What to work on — Copy out exactly each line from the line with "RELAY pin IN2: D12 -> D5" through the last line of the material below.
---------- Data supplied ----------
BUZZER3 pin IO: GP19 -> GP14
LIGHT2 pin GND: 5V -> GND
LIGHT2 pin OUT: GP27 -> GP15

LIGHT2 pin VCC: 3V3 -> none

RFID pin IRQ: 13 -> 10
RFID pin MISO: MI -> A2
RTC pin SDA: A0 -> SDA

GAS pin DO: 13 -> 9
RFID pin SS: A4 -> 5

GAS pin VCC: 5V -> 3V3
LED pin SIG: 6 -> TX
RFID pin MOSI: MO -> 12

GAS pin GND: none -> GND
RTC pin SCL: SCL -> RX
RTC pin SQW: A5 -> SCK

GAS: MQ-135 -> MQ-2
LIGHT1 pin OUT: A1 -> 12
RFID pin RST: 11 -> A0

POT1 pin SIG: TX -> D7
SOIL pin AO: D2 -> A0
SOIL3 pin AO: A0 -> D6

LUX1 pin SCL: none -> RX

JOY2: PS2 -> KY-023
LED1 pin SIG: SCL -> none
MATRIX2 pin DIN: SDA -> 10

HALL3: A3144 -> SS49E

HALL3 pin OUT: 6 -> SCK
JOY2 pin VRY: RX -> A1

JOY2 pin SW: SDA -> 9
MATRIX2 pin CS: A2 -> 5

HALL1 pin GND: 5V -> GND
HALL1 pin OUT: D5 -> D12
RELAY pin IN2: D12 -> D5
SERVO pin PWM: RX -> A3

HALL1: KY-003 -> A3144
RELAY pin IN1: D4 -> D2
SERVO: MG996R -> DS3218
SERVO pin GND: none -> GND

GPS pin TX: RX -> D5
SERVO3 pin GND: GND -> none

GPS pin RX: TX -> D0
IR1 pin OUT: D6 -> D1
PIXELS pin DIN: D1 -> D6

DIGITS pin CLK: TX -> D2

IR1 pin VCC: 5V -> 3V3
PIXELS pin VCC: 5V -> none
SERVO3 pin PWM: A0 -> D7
----------
Expected answer —
RELAY pin IN2: D12 -> D5
SERVO pin PWM: RX -> A3

HALL1: KY-003 -> A3144
RELAY pin IN1: D4 -> D2
SERVO: MG996R -> DS3218
SERVO pin GND: none -> GND

GPS pin TX: RX -> D5
SERVO3 pin GND: GND -> none

GPS pin RX: TX -> D0
IR1 pin OUT: D6 -> D1
PIXELS pin DIN: D1 -> D6

DIGITS pin CLK: TX -> D2

IR1 pin VCC: 5V -> 3V3
PIXELS pin VCC: 5V -> none
SERVO3 pin PWM: A0 -> D7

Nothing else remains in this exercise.